**What is needed**
How many lines of these entries hold the string "none"? Reply with the number alone.

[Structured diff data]

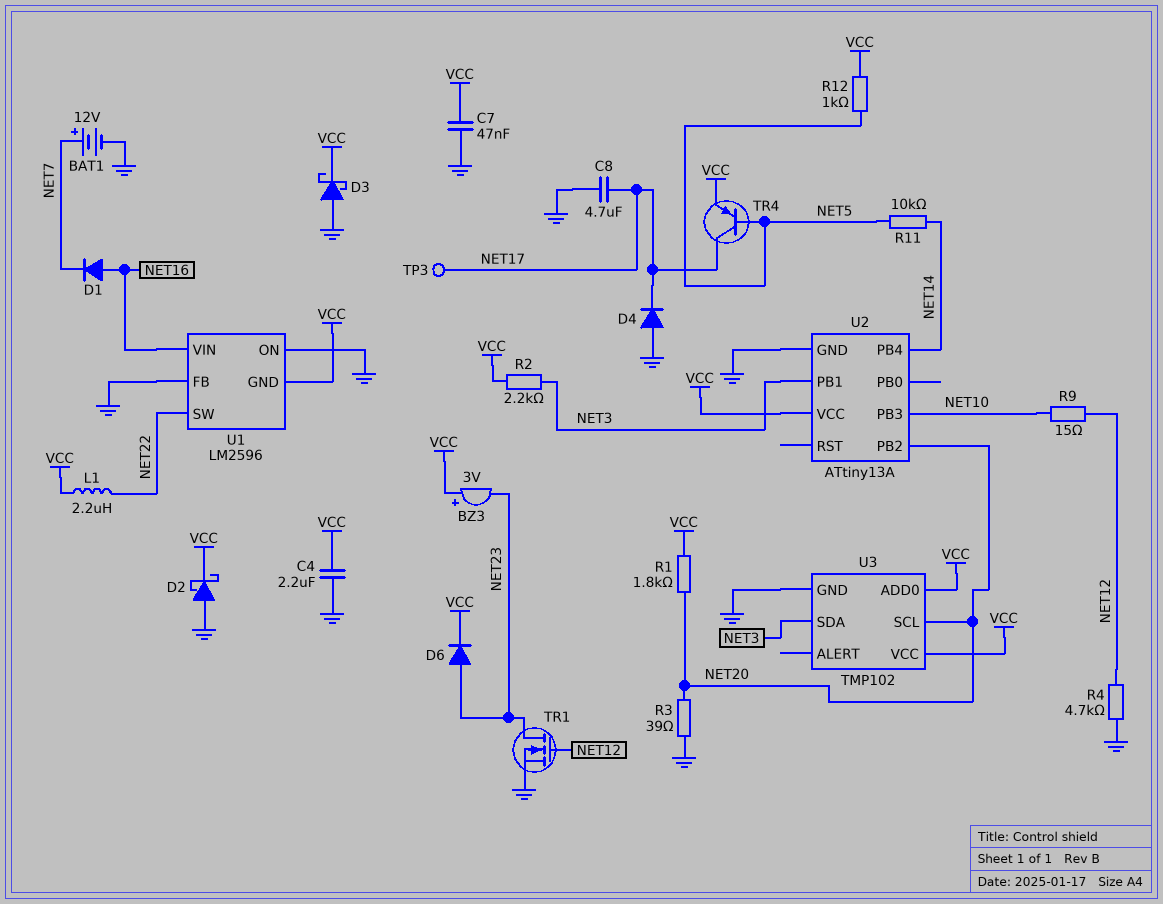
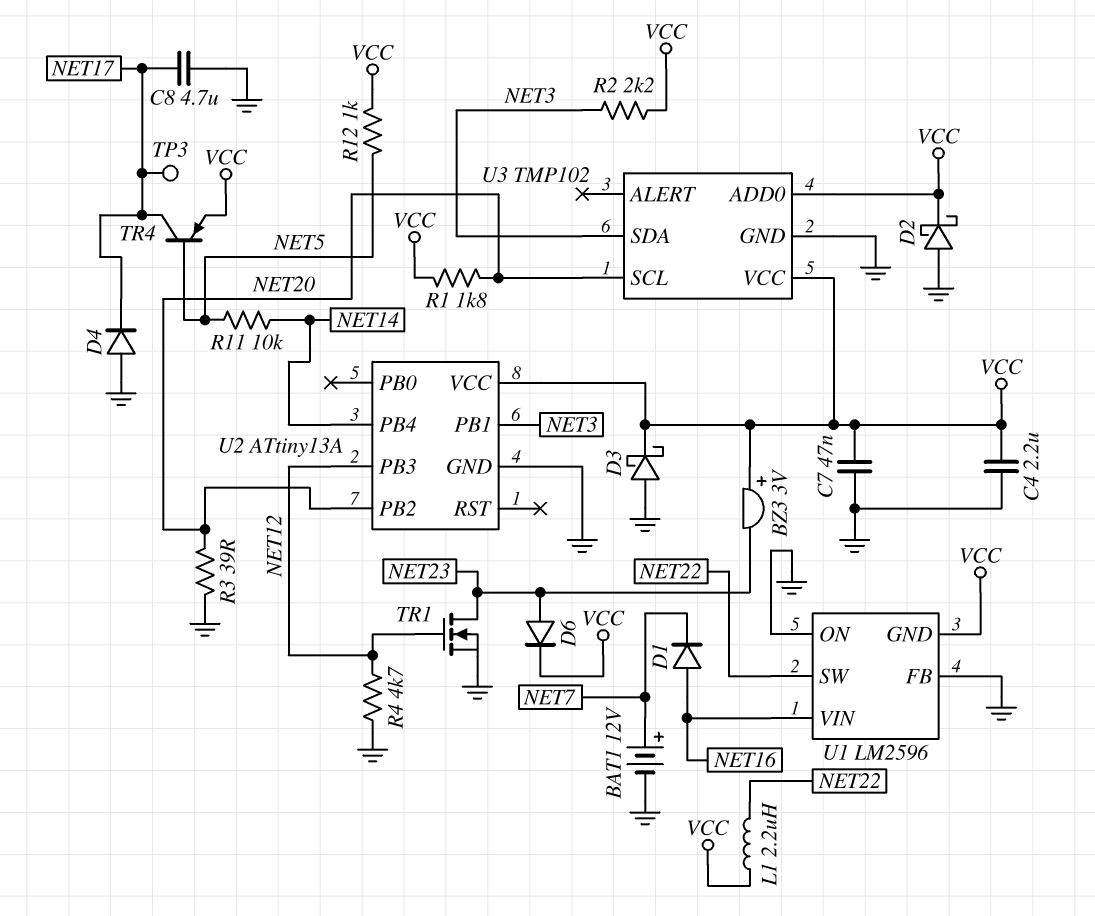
R9: 15 (NET10, NET12) -> none
U2 pin PB3: NET10 -> NET12

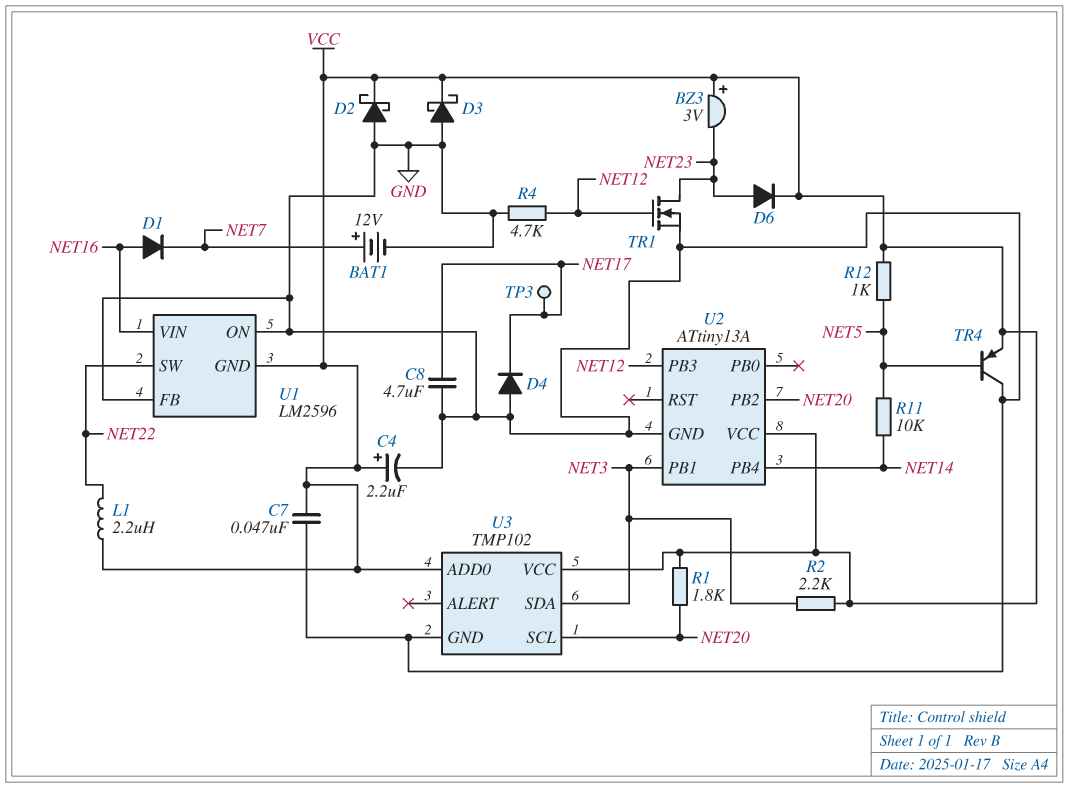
C4: 2.2uF (GND, VCC) -> 2.2uF (plus VCC, minus GND)
R3: 39 (GND, NET20) -> none
TR4: PNP (B NET5, C NET17, E VCC) -> PNP (B NET5, C GND, E VCC)

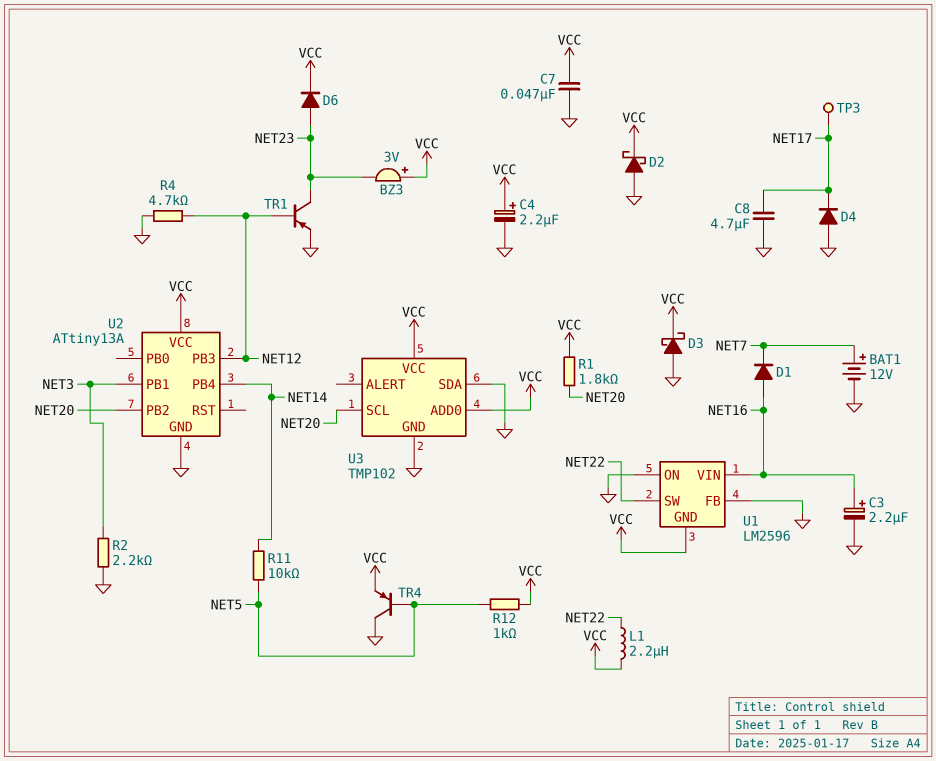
C3: none -> 2.2uF (plus NET16, minus GND)
R2: 2.2k (NET3, VCC) -> 2.2k (GND, NET3)
TR1: NMOS (G NET12, D NET23, S GND) -> PNP (B NET12, C NET23, E GND)
U3 pin SDA: NET3 -> GND

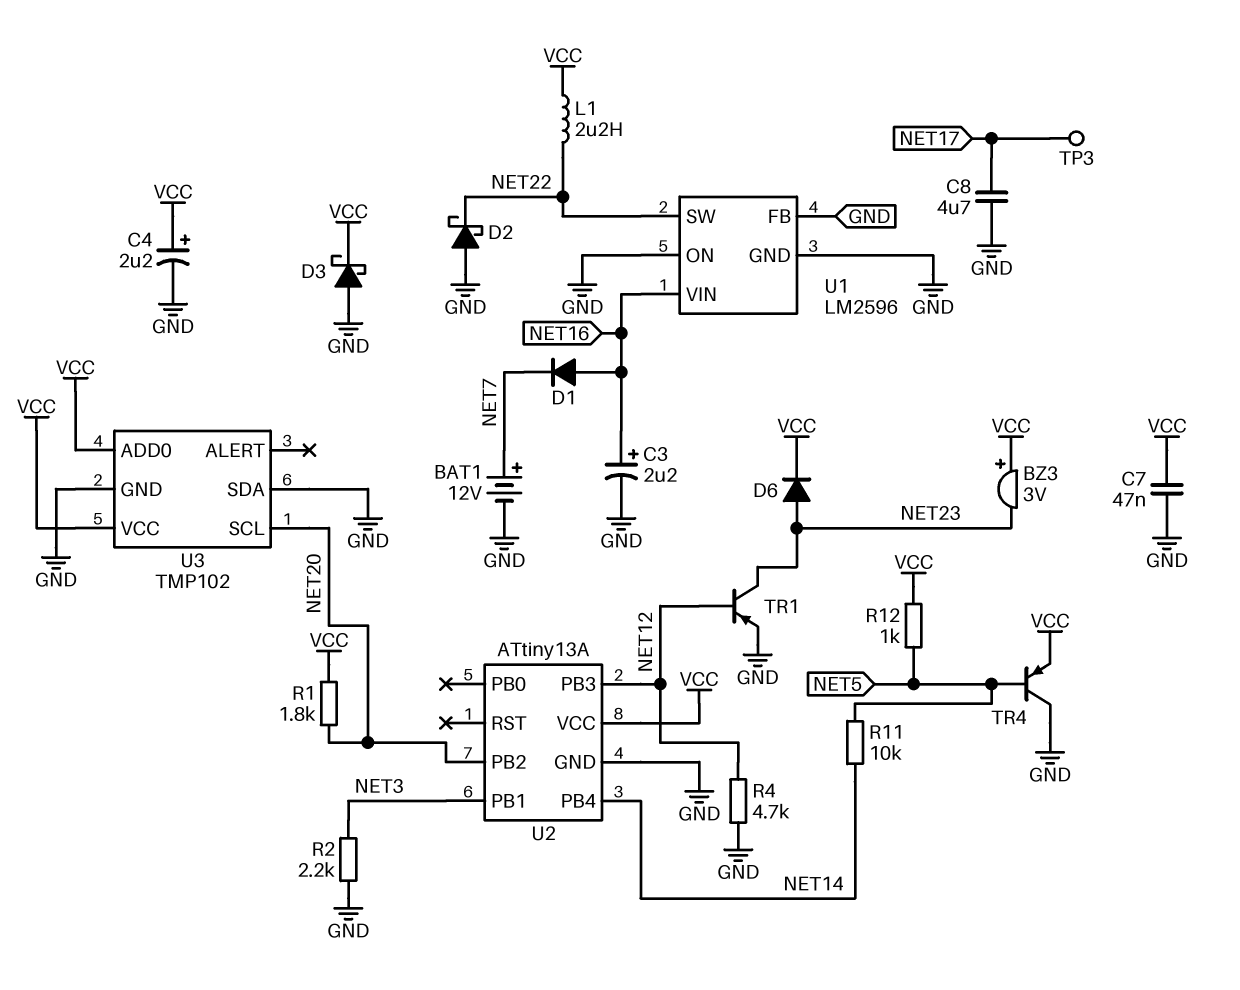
D2: schottky (A GND, K VCC) -> schottky (A GND, K NET22)
D4: diode (A GND, K NET17) -> none
U1 pin GND: VCC -> GND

**Your solution**
4